■ TASK GOAL ■
Extract, word for word, the part of the entries below that opens with the line containing "In fact, brown" and closes with the line containing "Question: Which object appears", including both of those lines.

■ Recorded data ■
***
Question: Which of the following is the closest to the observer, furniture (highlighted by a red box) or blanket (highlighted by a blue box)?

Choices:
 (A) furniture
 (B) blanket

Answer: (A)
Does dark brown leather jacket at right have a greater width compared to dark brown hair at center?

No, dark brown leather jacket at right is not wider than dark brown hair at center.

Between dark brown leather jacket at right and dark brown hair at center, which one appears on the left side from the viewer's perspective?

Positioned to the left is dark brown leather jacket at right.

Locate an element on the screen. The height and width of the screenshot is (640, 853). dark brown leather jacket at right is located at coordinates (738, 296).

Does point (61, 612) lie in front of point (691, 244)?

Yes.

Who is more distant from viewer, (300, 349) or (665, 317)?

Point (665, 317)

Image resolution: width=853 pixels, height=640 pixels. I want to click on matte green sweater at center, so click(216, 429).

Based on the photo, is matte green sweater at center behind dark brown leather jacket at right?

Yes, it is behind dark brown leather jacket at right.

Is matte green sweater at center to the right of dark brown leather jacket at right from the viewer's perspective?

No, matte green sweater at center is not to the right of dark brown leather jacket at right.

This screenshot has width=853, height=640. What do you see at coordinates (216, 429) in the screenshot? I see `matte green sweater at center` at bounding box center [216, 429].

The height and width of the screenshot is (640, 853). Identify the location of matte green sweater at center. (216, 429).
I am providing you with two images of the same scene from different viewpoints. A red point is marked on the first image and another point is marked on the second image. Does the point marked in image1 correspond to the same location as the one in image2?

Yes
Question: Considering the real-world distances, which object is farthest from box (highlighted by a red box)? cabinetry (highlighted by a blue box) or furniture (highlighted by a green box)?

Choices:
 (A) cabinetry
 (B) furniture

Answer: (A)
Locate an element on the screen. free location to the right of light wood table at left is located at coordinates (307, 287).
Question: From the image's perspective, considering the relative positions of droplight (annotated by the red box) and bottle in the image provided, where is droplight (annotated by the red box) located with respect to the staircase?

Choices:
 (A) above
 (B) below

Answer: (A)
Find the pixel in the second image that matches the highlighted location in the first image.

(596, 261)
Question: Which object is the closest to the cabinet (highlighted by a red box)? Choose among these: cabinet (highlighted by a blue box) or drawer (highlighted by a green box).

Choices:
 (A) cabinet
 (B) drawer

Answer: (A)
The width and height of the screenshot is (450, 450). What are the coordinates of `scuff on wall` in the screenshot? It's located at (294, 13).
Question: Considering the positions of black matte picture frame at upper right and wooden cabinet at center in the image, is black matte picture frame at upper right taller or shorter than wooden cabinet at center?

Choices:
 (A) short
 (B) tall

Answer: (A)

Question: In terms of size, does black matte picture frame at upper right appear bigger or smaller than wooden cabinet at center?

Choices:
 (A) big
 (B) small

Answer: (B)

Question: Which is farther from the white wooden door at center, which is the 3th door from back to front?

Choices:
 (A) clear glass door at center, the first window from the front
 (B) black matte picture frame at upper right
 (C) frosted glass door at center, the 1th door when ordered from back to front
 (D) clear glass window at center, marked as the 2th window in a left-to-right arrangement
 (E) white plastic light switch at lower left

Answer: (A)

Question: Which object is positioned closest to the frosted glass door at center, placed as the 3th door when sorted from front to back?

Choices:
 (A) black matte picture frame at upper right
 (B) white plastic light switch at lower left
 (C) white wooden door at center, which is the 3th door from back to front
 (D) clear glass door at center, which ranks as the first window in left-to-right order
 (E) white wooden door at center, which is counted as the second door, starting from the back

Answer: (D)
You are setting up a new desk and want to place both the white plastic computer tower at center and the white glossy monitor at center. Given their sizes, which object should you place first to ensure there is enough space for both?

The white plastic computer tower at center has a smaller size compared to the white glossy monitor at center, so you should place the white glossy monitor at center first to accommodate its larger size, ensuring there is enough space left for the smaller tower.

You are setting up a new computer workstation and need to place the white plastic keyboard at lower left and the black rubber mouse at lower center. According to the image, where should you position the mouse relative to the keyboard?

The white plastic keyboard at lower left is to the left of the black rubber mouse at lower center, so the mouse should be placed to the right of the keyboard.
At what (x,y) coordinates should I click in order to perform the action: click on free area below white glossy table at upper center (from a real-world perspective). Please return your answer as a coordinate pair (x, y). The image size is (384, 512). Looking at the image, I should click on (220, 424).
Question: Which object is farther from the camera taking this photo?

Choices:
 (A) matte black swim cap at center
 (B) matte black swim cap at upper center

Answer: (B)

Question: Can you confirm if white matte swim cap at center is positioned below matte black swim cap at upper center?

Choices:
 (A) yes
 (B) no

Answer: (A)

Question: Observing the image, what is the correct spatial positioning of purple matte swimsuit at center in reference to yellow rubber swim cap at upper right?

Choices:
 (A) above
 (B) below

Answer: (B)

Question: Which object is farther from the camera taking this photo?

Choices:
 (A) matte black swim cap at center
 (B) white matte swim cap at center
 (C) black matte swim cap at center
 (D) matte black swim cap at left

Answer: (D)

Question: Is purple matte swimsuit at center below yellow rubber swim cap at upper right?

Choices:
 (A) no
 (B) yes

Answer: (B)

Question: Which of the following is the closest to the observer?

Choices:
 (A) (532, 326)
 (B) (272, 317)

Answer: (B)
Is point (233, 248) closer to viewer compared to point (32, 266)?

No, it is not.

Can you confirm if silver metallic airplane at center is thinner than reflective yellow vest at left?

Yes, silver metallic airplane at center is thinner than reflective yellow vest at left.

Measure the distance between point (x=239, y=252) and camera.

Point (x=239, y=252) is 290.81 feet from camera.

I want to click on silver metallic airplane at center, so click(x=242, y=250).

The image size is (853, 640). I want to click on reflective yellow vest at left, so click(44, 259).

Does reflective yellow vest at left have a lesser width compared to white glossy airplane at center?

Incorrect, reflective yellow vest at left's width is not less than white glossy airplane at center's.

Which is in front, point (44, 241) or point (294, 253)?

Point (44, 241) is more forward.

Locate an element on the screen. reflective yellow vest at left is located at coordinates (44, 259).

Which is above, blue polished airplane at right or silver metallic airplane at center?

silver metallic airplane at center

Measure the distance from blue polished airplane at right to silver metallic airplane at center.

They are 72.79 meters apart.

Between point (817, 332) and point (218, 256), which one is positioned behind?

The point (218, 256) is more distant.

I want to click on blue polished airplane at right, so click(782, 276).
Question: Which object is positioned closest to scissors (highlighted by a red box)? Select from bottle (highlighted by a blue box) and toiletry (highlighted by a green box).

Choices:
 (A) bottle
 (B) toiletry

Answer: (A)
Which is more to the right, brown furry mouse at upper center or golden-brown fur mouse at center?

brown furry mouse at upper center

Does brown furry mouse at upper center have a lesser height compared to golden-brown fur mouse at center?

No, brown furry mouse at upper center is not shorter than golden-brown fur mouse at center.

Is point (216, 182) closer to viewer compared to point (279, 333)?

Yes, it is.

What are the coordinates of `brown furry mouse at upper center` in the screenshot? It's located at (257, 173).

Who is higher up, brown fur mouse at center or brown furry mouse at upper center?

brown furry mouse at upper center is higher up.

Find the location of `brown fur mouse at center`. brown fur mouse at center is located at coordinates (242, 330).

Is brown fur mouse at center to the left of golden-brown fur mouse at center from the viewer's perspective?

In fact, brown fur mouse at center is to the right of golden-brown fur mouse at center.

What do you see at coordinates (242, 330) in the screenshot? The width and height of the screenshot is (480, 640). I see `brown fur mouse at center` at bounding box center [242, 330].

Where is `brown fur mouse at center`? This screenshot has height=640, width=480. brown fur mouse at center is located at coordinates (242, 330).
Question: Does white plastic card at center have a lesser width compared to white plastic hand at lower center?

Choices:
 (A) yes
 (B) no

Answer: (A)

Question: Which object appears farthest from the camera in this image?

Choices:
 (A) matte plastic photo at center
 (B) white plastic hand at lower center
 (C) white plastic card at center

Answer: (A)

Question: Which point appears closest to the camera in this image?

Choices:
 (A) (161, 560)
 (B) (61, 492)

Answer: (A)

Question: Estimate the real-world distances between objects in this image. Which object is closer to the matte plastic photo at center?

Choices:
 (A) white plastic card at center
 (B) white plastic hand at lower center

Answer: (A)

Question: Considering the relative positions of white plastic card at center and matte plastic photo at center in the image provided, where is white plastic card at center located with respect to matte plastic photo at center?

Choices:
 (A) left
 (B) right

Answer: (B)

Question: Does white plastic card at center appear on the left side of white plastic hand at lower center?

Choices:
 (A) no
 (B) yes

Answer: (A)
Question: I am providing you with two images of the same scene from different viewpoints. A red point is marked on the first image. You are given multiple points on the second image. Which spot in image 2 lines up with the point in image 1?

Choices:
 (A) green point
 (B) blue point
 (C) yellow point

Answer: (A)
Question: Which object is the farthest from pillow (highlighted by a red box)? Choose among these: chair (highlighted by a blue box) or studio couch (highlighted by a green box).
***
■ TASK OUTPUT ■
In fact, brown fur mouse at center is to the right of golden-brown fur mouse at center.

What do you see at coordinates (242, 330) in the screenshot? The width and height of the screenshot is (480, 640). I see `brown fur mouse at center` at bounding box center [242, 330].

Where is `brown fur mouse at center`? This screenshot has height=640, width=480. brown fur mouse at center is located at coordinates (242, 330).
Question: Does white plastic card at center have a lesser width compared to white plastic hand at lower center?

Choices:
 (A) yes
 (B) no

Answer: (A)

Question: Which object appears farthest from the camera in this image?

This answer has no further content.